### What you have to do
Task for the records below: copy exactly, and only, the line containing "violet card wallet 638" and every line after it to the end, with pictures left out.

### Exercise input
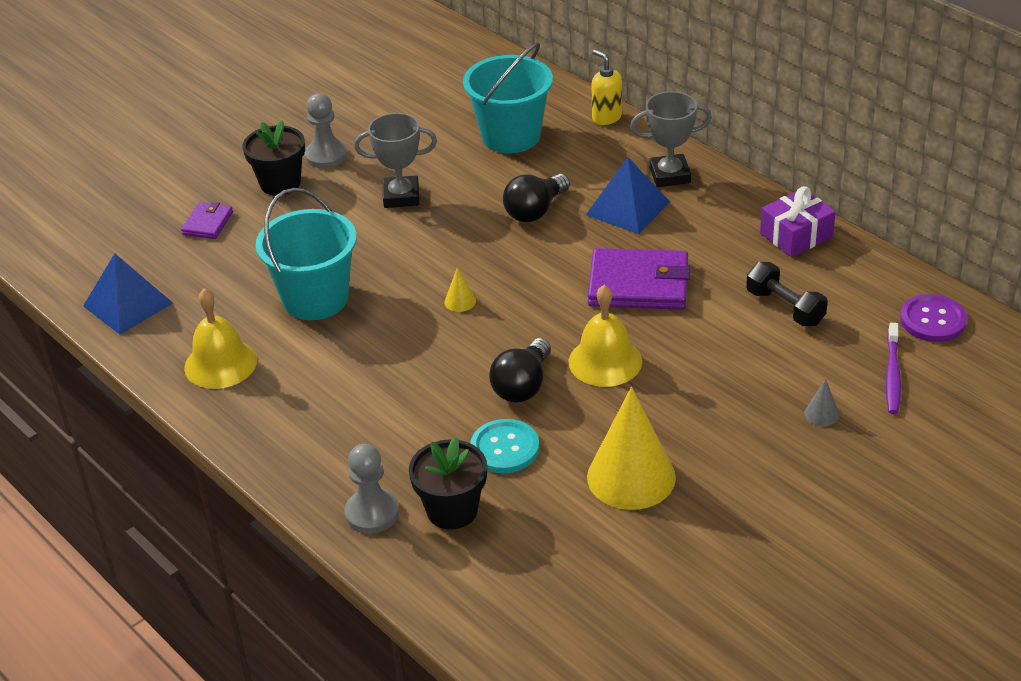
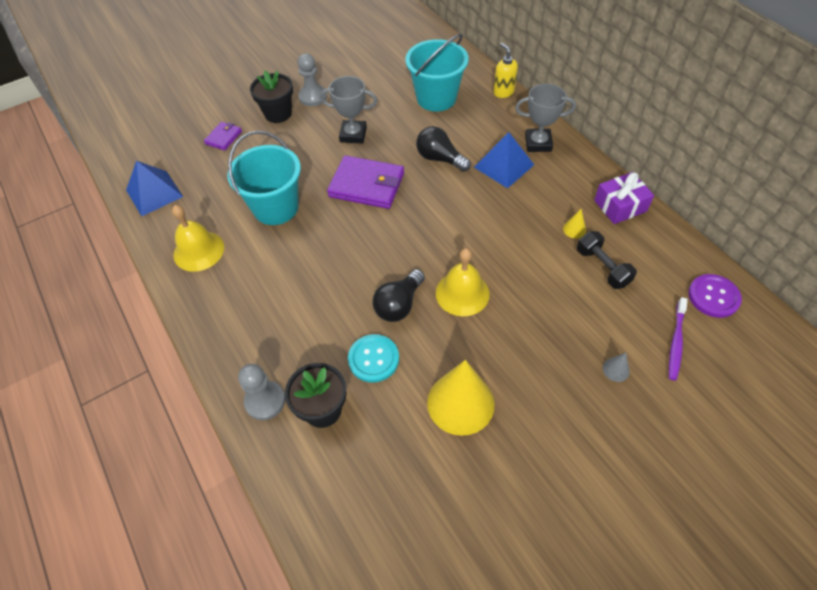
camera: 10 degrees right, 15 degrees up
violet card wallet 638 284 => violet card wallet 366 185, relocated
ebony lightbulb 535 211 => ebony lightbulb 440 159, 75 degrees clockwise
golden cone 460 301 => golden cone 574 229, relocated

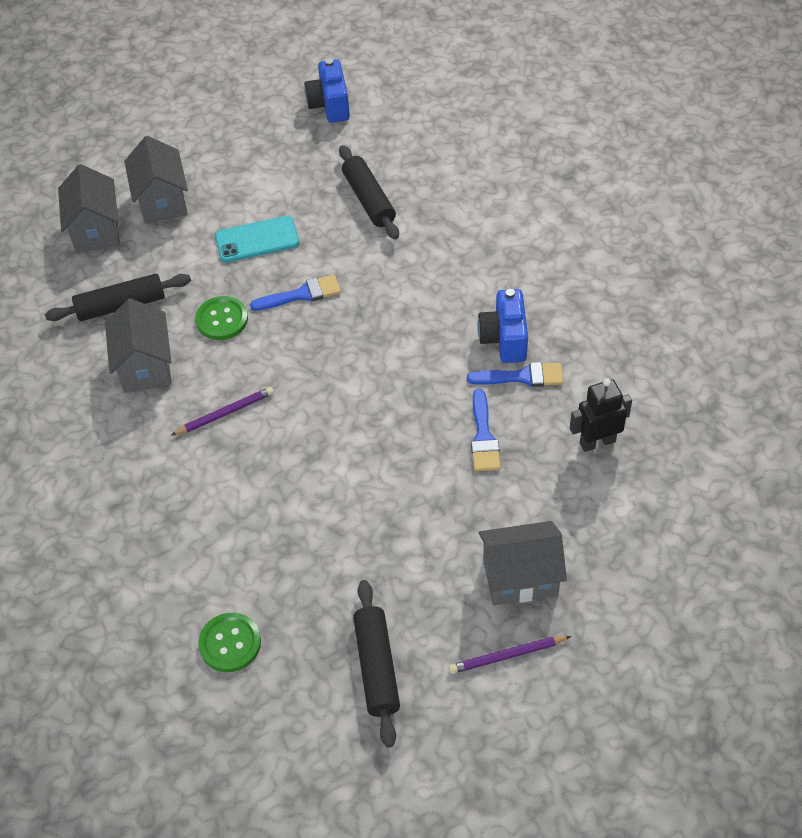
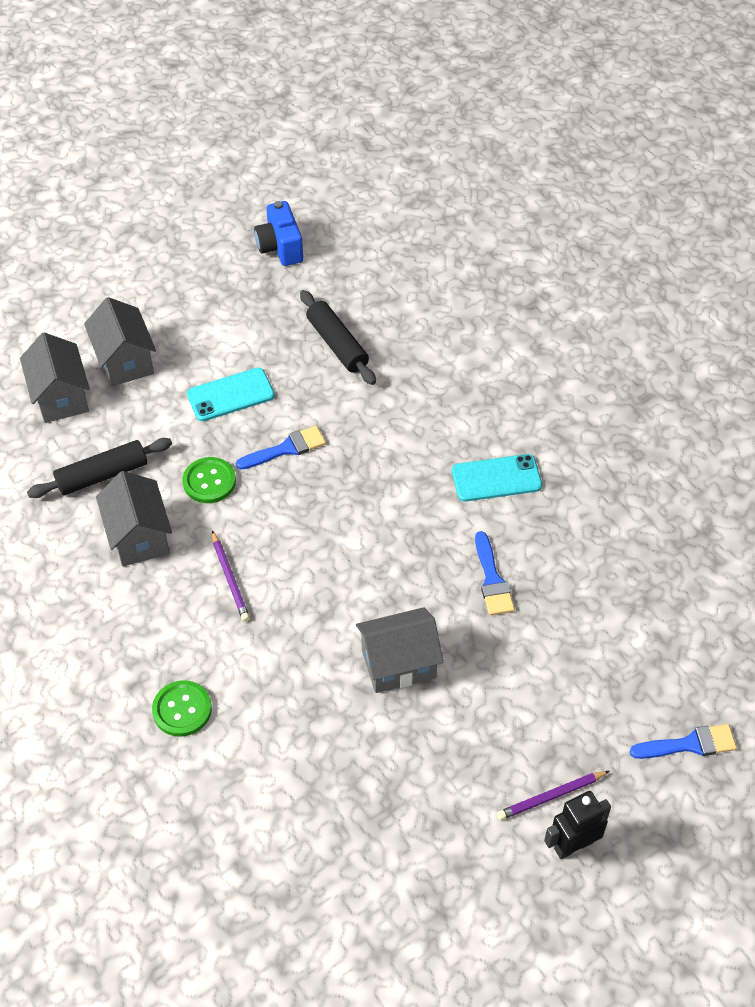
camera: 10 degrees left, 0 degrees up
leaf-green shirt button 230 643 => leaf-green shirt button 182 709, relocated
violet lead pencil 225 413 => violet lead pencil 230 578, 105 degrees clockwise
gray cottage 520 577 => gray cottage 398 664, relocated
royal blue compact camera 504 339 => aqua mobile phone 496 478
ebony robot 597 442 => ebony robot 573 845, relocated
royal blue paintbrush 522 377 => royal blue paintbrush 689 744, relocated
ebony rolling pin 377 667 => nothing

### Expected answer
violet card wallet 638 284 => violet card wallet 366 185, relocated
ebony lightbulb 535 211 => ebony lightbulb 440 159, 75 degrees clockwise
golden cone 460 301 => golden cone 574 229, relocated

camera: 10 degrees left, 0 degrees up
leaf-green shirt button 230 643 => leaf-green shirt button 182 709, relocated
violet lead pencil 225 413 => violet lead pencil 230 578, 105 degrees clockwise
gray cottage 520 577 => gray cottage 398 664, relocated
royal blue compact camera 504 339 => aqua mobile phone 496 478
ebony robot 597 442 => ebony robot 573 845, relocated
royal blue paintbrush 522 377 => royal blue paintbrush 689 744, relocated
ebony rolling pin 377 667 => nothing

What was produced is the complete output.